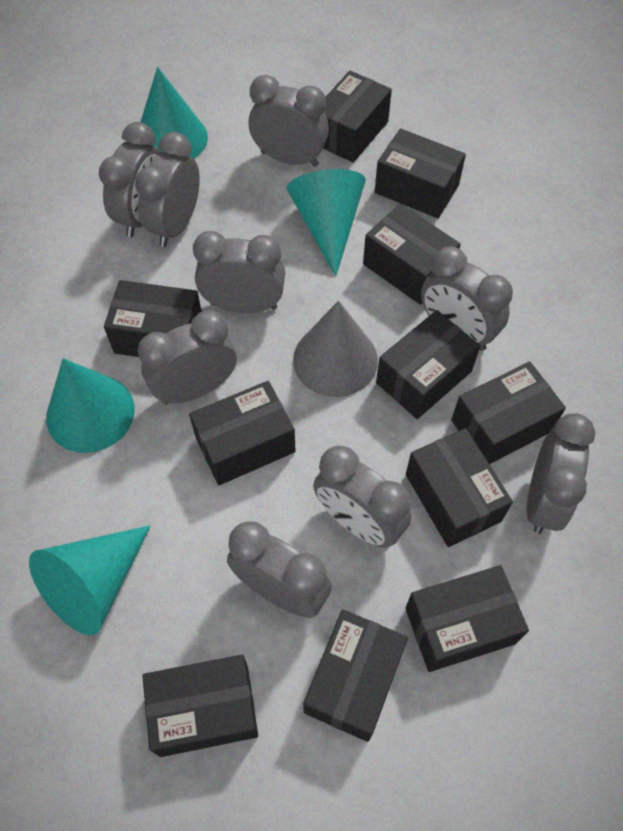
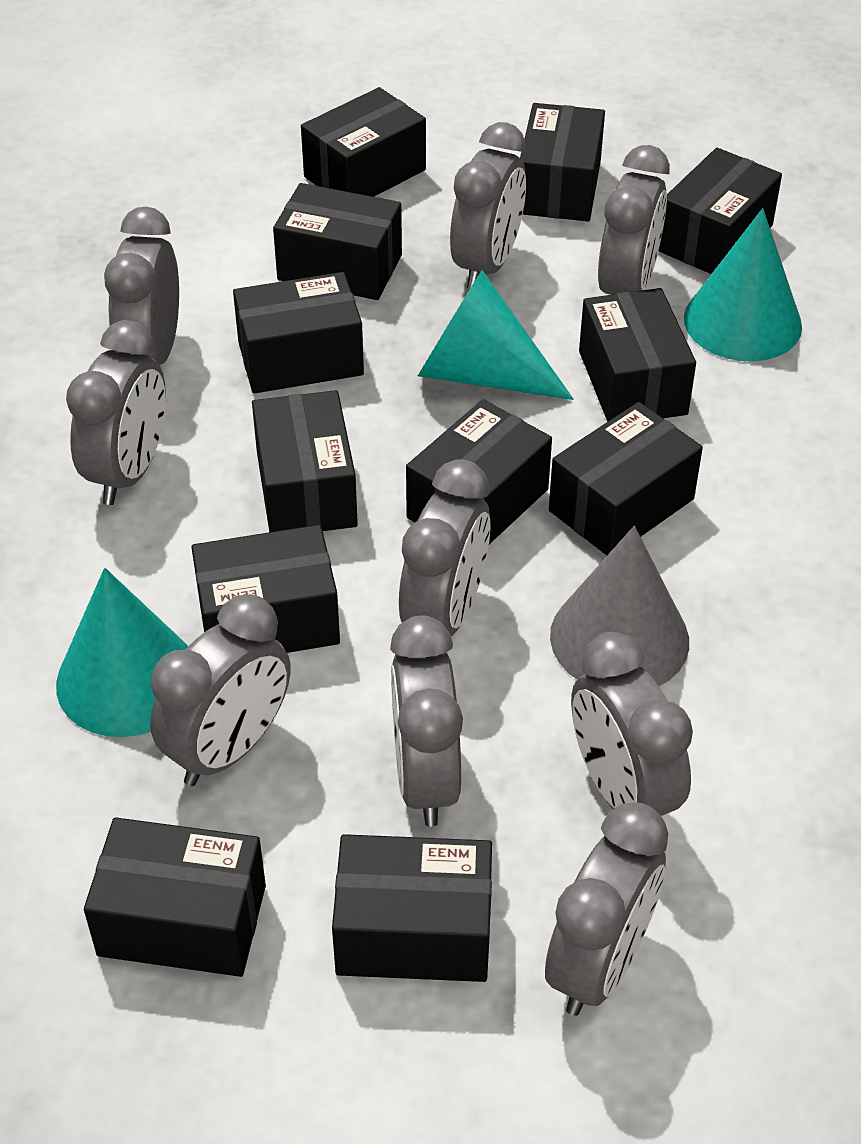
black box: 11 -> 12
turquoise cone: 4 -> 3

==

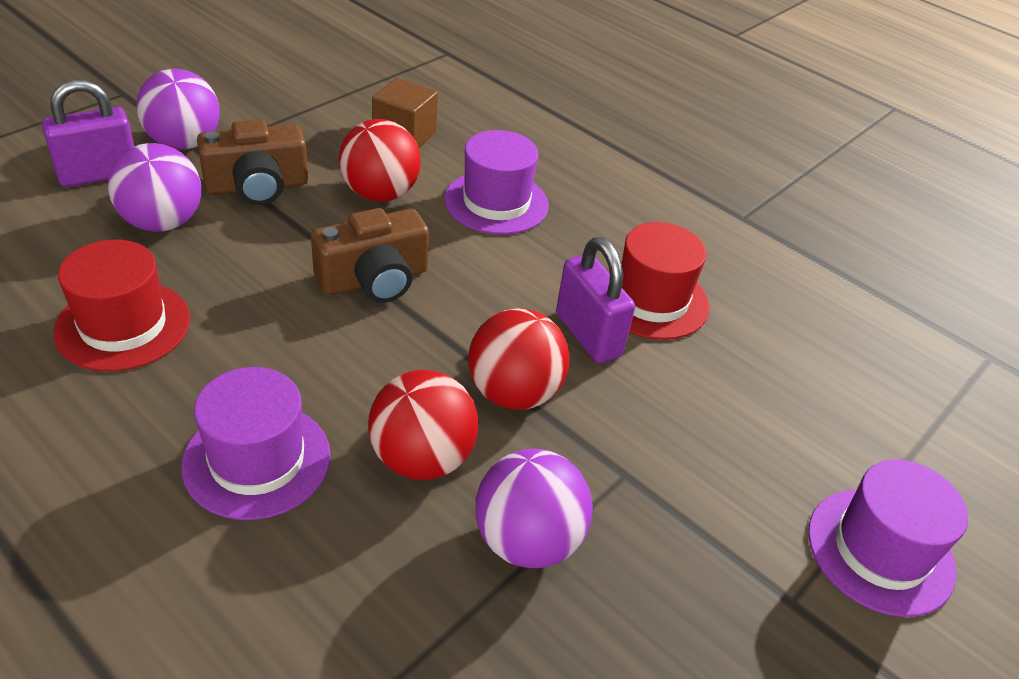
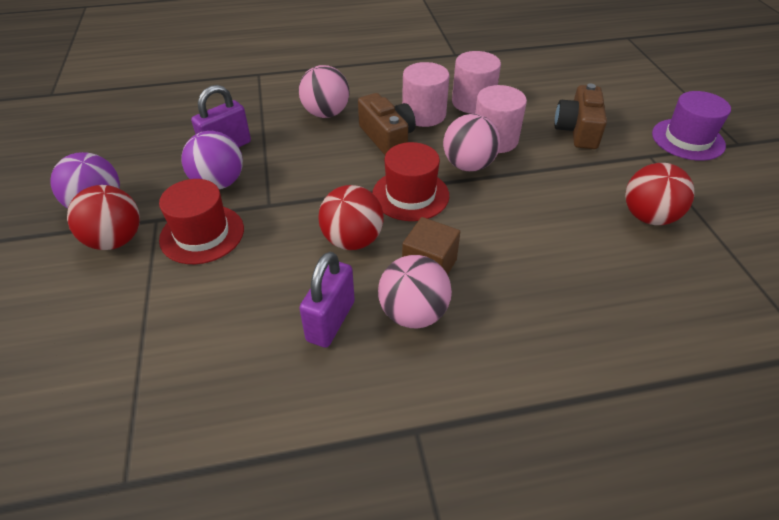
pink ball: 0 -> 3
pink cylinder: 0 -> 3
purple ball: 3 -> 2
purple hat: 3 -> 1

== EXERCISE AIM ==
Give again, word for word, every line of the listing above from the one with "pink ball: 0 -> 3" to the one with "purple hat: 3 -> 1", both inclusive, and nothing beyond them.

== OUTPUT FOR THIS TASK ==
pink ball: 0 -> 3
pink cylinder: 0 -> 3
purple ball: 3 -> 2
purple hat: 3 -> 1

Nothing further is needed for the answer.